%%

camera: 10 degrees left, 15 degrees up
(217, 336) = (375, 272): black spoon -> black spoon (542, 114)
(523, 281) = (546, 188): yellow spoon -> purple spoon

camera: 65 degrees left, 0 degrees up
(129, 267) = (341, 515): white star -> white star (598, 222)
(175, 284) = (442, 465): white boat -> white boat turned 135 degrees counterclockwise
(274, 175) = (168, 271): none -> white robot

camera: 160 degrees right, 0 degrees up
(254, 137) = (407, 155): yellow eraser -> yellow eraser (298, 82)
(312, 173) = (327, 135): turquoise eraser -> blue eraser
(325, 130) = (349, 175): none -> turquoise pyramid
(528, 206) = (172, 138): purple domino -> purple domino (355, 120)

%%
%%

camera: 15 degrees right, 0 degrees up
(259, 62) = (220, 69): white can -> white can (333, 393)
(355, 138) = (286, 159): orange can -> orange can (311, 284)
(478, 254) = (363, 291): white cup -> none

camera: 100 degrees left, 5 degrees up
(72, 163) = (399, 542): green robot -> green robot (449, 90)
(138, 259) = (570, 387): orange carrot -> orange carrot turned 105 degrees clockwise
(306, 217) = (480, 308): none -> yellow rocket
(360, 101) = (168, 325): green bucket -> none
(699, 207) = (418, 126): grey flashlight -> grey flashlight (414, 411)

%%

## Task details
In the records above, how many lines hold the string "left"? Only the number should be given.

## Response to the task
3